Exercise aim ->
Once the line holding "building: none -> [460,237,518,282]" is found in the entries below, restate it and each line after it word for word, with no pictures.

Exercise input ->
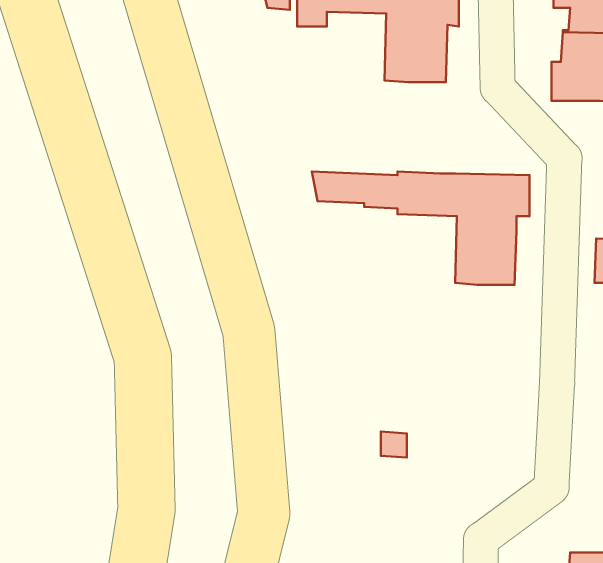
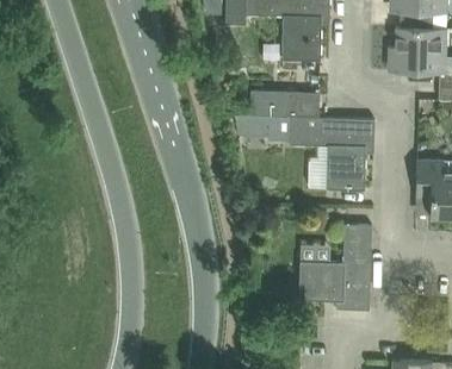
building: none -> [254,92,318,118]
building: none -> [299,224,372,309]

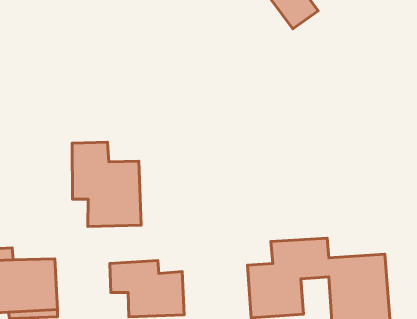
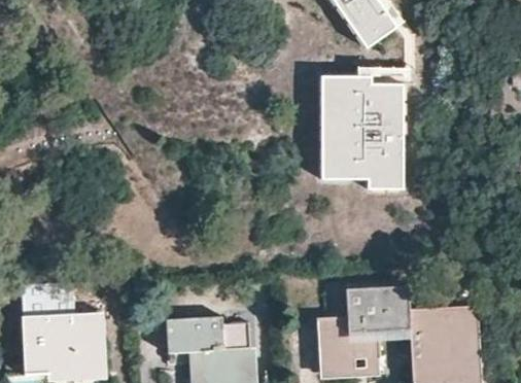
building: none -> [324,78,409,195]
building: [72,142,141,227] -> none

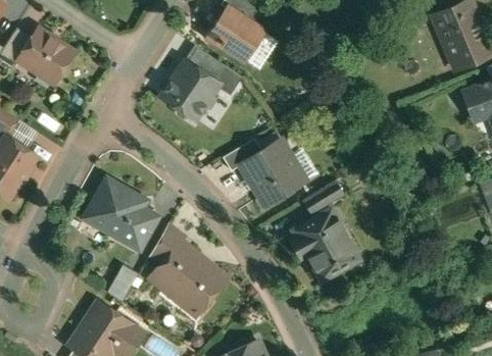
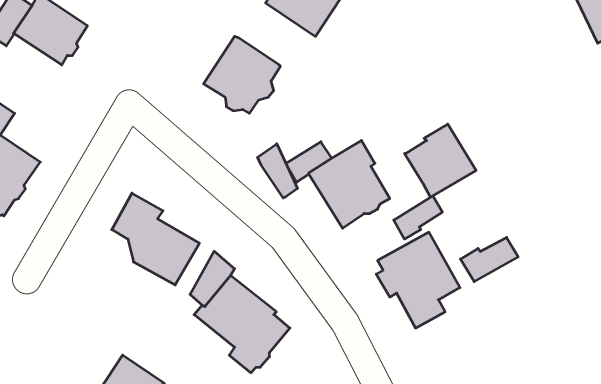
building: [188,47,229,83] -> none
building: none -> [405,124,476,197]
building: none -> [258,144,297,198]
building: none -> [460,237,518,282]
building: [108,265,140,302] -> none

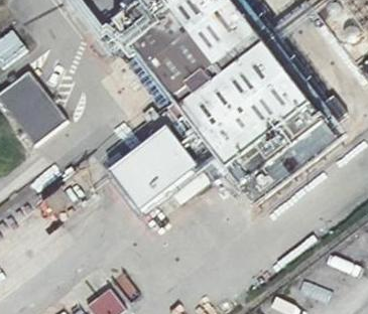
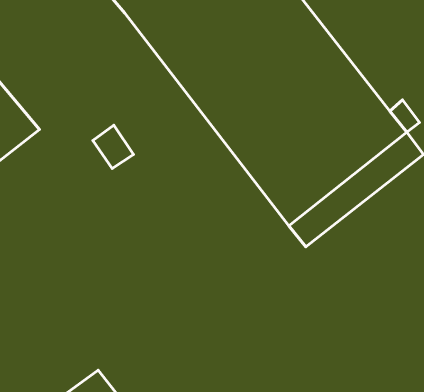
building: [109,126,205,208] -> none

Exercise solution ->
building: none -> [460,237,518,282]
building: [108,265,140,302] -> none

building: [109,126,205,208] -> none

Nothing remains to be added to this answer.